* _Exercise description_
What's required is a verbatim printout of all the data.

* _Given material_
********

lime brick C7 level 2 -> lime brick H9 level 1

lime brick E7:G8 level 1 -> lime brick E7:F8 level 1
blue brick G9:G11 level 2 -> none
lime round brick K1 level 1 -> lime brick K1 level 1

********

* _Solution to this task_
lime brick C7 level 2 -> lime brick H9 level 1

lime brick E7:G8 level 1 -> lime brick E7:F8 level 1
blue brick G9:G11 level 2 -> none
lime round brick K1 level 1 -> lime brick K1 level 1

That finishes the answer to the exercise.